■ Exercise input ■

____________

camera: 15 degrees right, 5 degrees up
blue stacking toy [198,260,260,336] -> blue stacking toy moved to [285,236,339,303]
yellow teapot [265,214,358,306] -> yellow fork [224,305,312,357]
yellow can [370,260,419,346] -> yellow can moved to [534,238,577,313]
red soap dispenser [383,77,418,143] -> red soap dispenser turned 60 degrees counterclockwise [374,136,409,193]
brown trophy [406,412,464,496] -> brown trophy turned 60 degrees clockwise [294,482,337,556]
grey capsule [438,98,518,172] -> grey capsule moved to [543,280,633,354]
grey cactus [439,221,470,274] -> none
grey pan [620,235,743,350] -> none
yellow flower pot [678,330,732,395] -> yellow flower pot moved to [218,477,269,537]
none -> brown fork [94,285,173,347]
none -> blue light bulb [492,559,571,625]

____________

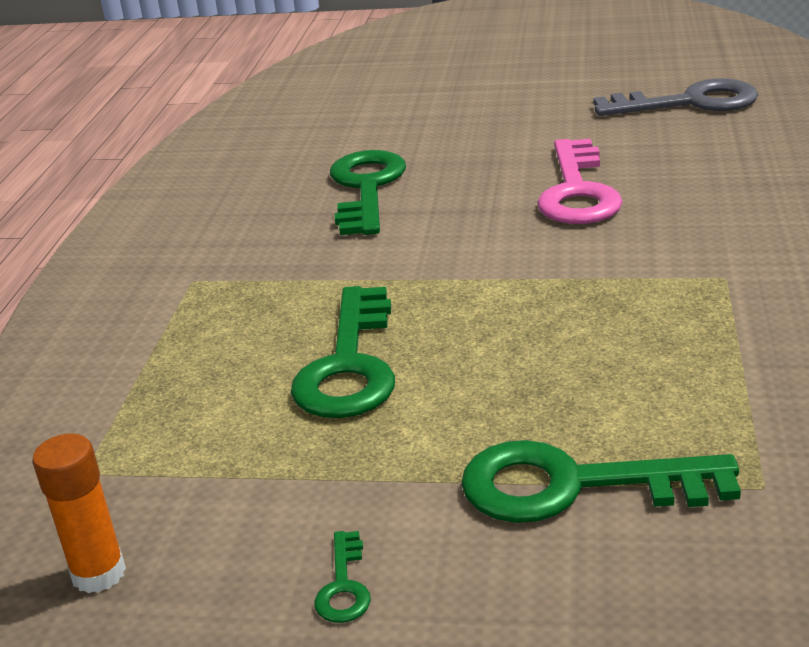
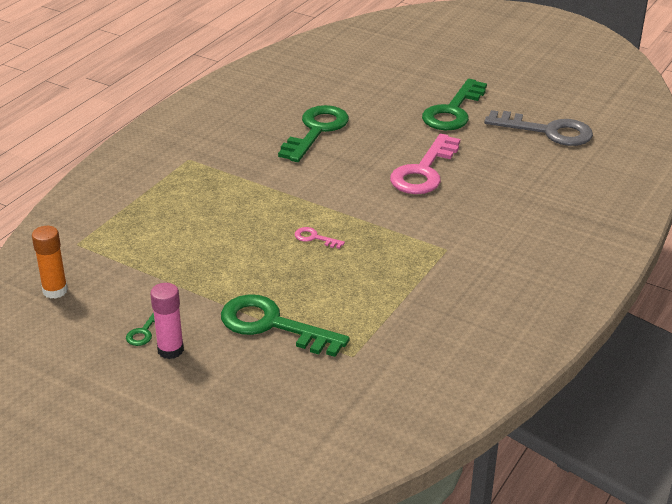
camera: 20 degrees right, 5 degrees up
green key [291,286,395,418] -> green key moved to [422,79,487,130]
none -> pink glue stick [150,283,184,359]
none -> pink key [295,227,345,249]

____________

■ Try it ■
Begin with the line above that has "yellow teapot [265,214,358,306]" and continue through the line that has "none -> blue light bulb [492,559,571,625]", setting each one down exactly. Stop there.

■ Answer to the exercise ■
yellow teapot [265,214,358,306] -> yellow fork [224,305,312,357]
yellow can [370,260,419,346] -> yellow can moved to [534,238,577,313]
red soap dispenser [383,77,418,143] -> red soap dispenser turned 60 degrees counterclockwise [374,136,409,193]
brown trophy [406,412,464,496] -> brown trophy turned 60 degrees clockwise [294,482,337,556]
grey capsule [438,98,518,172] -> grey capsule moved to [543,280,633,354]
grey cactus [439,221,470,274] -> none
grey pan [620,235,743,350] -> none
yellow flower pot [678,330,732,395] -> yellow flower pot moved to [218,477,269,537]
none -> brown fork [94,285,173,347]
none -> blue light bulb [492,559,571,625]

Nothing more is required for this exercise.